- [YOUR GOAL]:
Each entry must be output once more without any change.

►

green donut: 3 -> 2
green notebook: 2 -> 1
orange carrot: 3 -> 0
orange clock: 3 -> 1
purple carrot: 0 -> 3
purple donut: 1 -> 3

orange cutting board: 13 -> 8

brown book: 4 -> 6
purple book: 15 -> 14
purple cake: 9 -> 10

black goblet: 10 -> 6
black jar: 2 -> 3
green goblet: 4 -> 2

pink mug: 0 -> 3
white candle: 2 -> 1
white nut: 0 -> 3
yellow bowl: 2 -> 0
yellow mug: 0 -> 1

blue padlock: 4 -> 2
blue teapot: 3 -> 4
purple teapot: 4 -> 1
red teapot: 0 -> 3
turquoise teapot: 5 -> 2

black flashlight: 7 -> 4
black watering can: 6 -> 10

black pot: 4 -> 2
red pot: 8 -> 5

◄

- [TASK RESULT]:
green donut: 3 -> 2
green notebook: 2 -> 1
orange carrot: 3 -> 0
orange clock: 3 -> 1
purple carrot: 0 -> 3
purple donut: 1 -> 3

orange cutting board: 13 -> 8

brown book: 4 -> 6
purple book: 15 -> 14
purple cake: 9 -> 10

black goblet: 10 -> 6
black jar: 2 -> 3
green goblet: 4 -> 2

pink mug: 0 -> 3
white candle: 2 -> 1
white nut: 0 -> 3
yellow bowl: 2 -> 0
yellow mug: 0 -> 1

blue padlock: 4 -> 2
blue teapot: 3 -> 4
purple teapot: 4 -> 1
red teapot: 0 -> 3
turquoise teapot: 5 -> 2

black flashlight: 7 -> 4
black watering can: 6 -> 10

black pot: 4 -> 2
red pot: 8 -> 5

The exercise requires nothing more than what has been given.